● WHAT THIS TASK INVOLVES:
In the entries that follow, find the word "down" and report each line it is on.

:: DATA TO EXAMINE

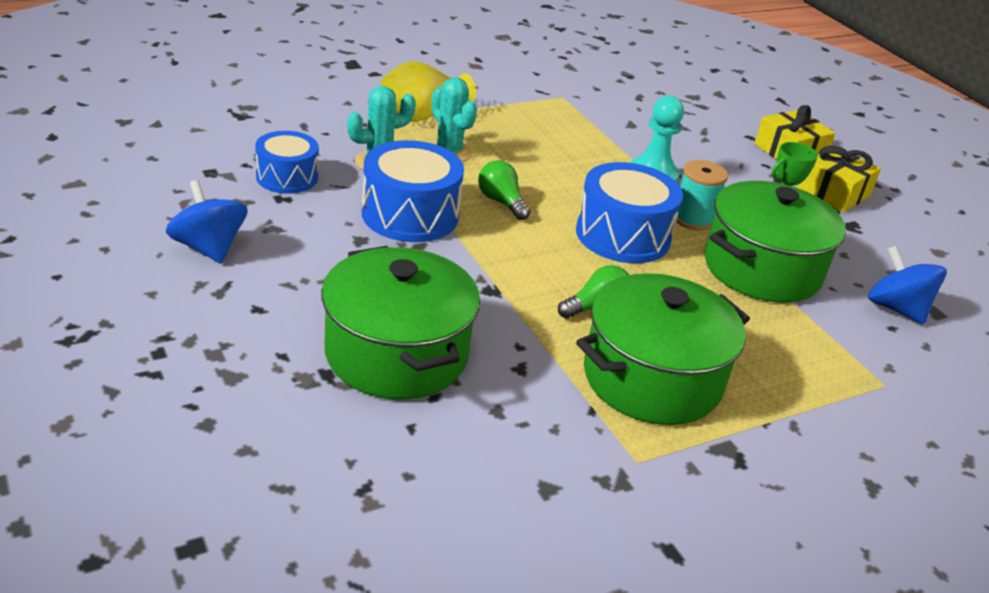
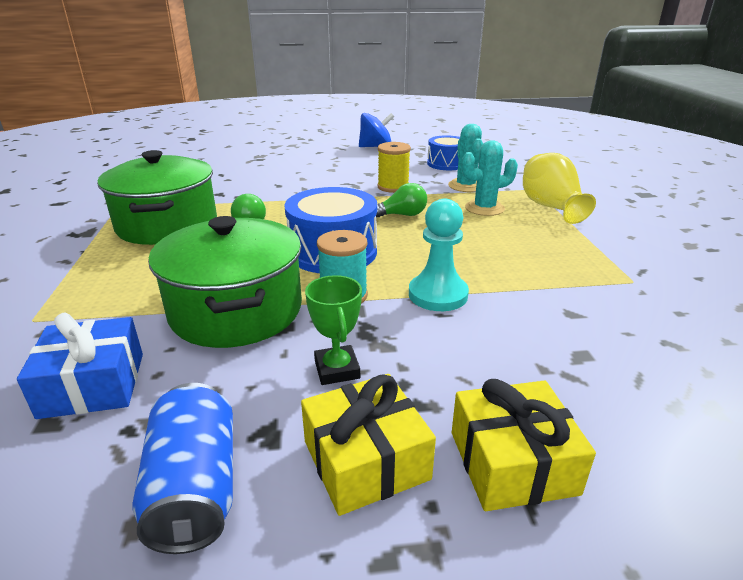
camera: 115 degrees right, 5 degrees down
(396, 354) = (260, 171): green pot -> none
(410, 215) = (393, 187): blue drum -> yellow spool
(896, 308) = (93, 384): blue spinning top -> blue gift
(904, 240) = (195, 487): none -> blue can

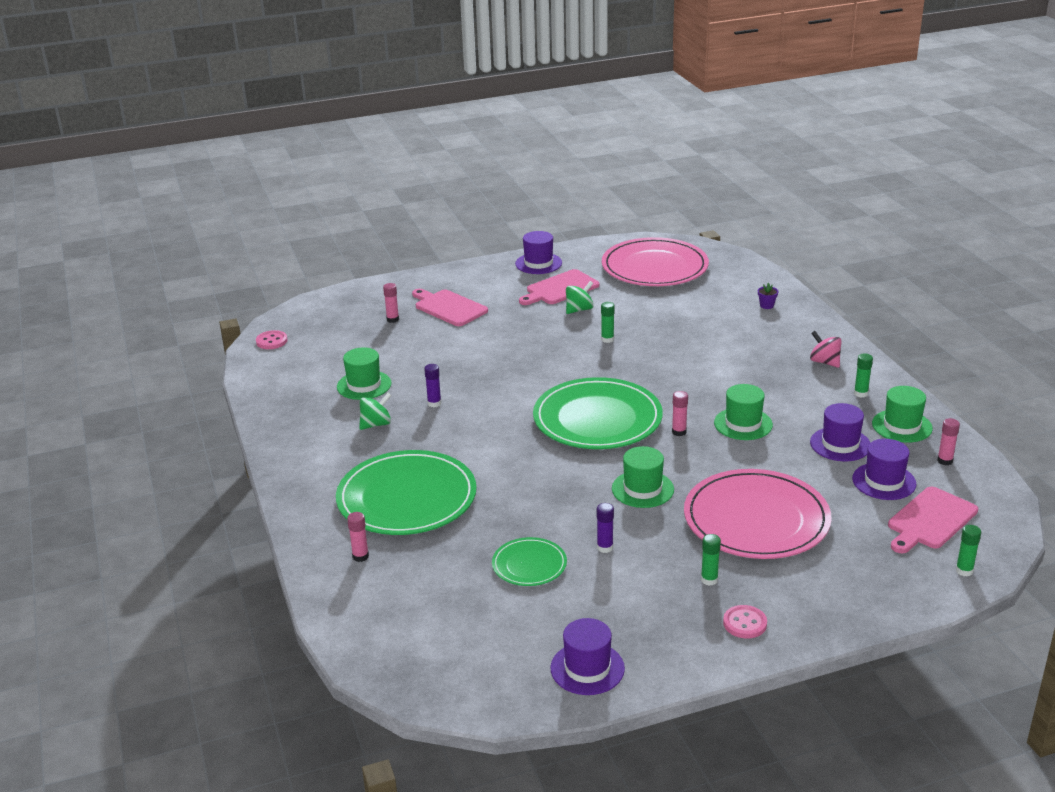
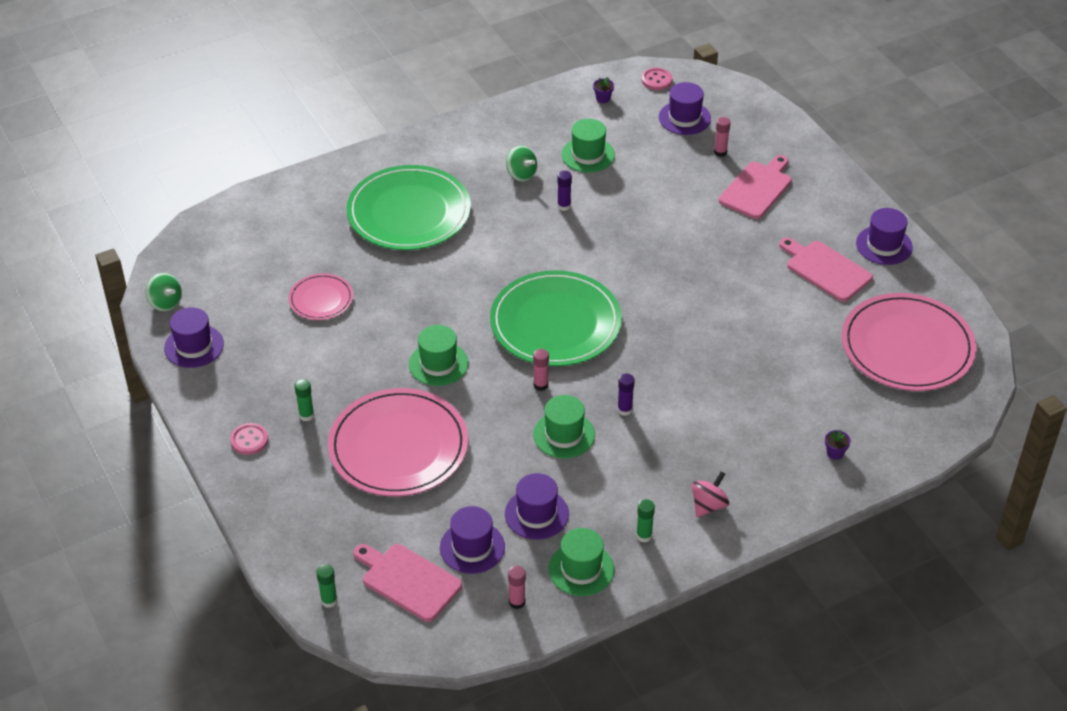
camera: 80 degrees right, 15 degrees up
(282, 371) = (603, 98): none -> purple flower pot
(335, 332) = (684, 118): none -> purple hat
(360, 556) = (326, 199): pink glue stick -> none
(529, 565) = (321, 299): green plate -> pink plate
(579, 310) = (779, 289): green spinning top -> green spinning top (165, 303)
(605, 547) = (347, 344): purple glue stick -> purple glue stick (624, 410)
(607, 339) = (717, 318): green glue stick -> none

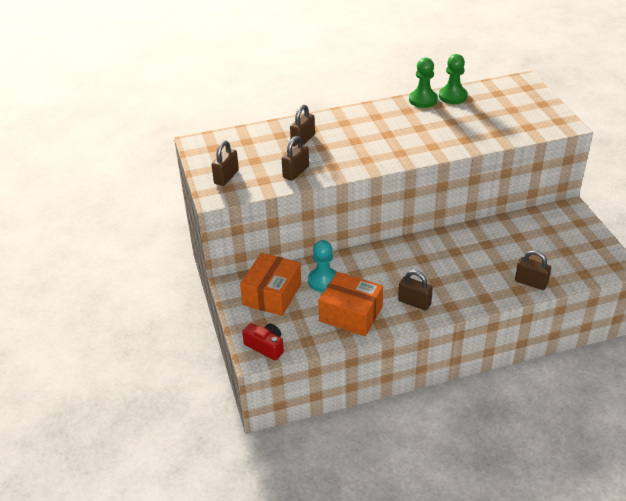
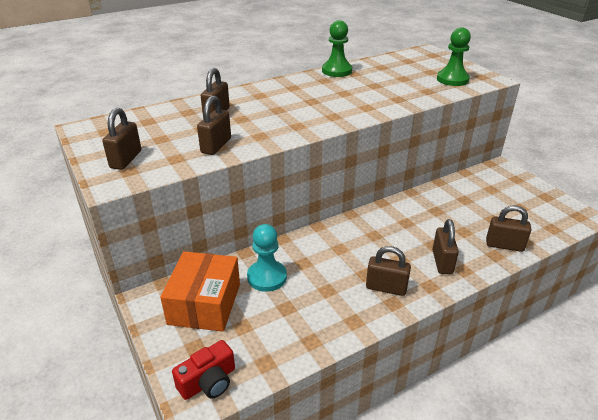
camera: 15 degrees left, 5 degrees down
(265, 346) = (208, 382): red camera -> red camera turned 120 degrees clockwise
(351, 314) = (313, 315): orange box -> none
(452, 96) = (365, 66): green pawn -> green pawn (452, 79)
(469, 289) = (442, 262): none -> brown padlock

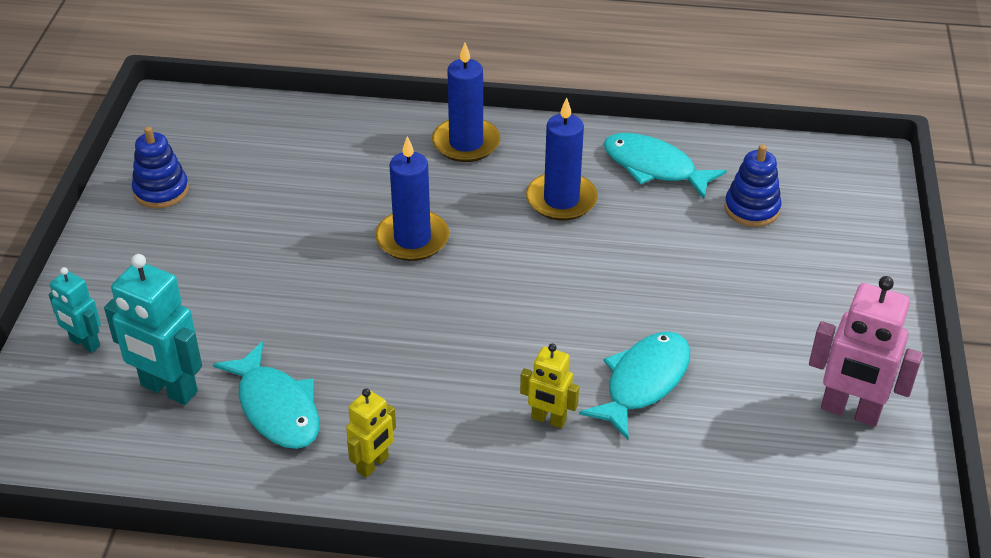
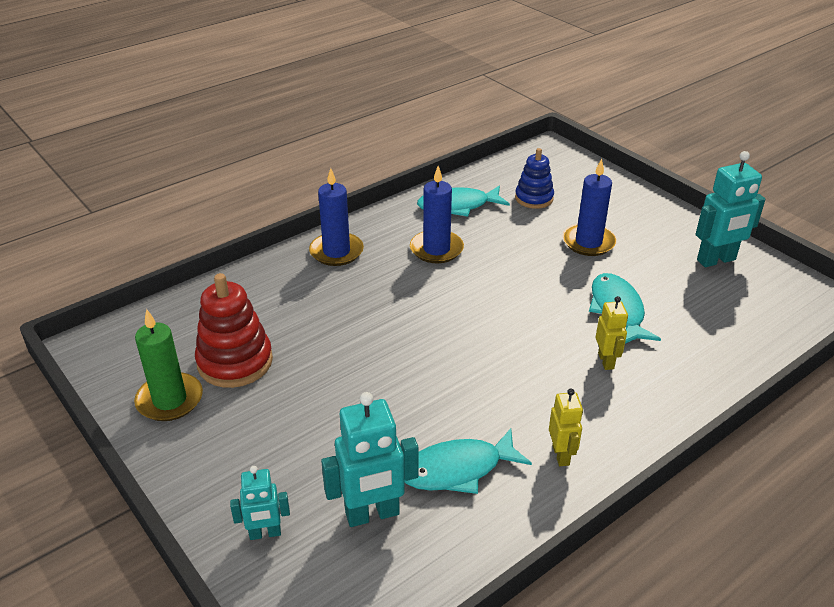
camera: 45 degrees left, 5 degrees down
(161, 191) = (170, 400): blue stacking toy -> green candle
(245, 192) = (235, 362): none -> red stacking toy
(276, 408) = (458, 470): turquoise fish -> turquoise fish turned 150 degrees clockwise
(412, 239) = (387, 320): blue candle -> blue candle (588, 242)
(548, 419) = (606, 361): yellow robot -> yellow robot turned 75 degrees counterclockwise
(850, 411) = (716, 260): pink robot -> turquoise robot

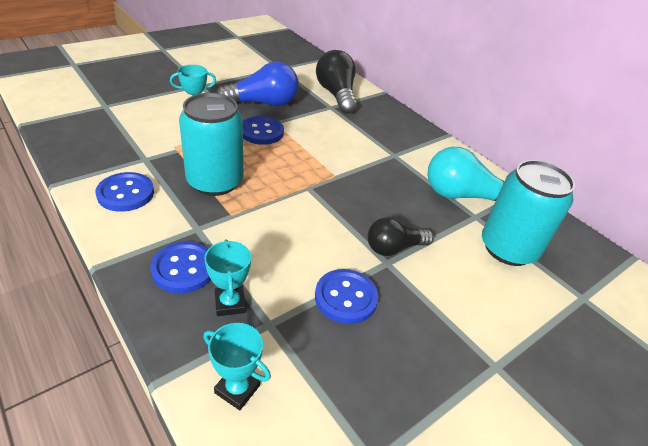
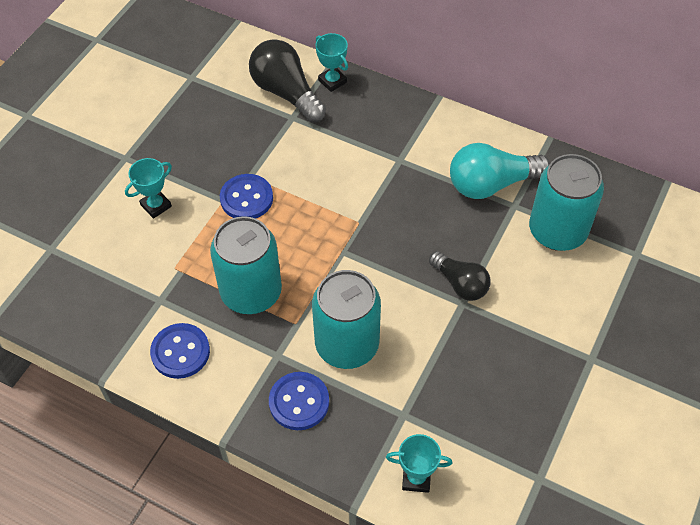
camera: 20 degrees left, 15 degrees up
(230, 303) = (360, 413): turquoise trophy -> turquoise trophy (332, 81)
(261, 247) = (347, 344): none -> turquoise can
(263, 103) = (216, 151): blue light bulb -> none
(346, 297) = (448, 358): blue button -> none
(394, 248) = (460, 284): black light bulb -> black light bulb turned 90 degrees counterclockwise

::::

● RESPONSE TO THIS TASK:
camera: 115 degrees right, 5 degrees down
camera: 15 degrees left, 5 degrees down
camera: 45 degrees left, 5 degrees down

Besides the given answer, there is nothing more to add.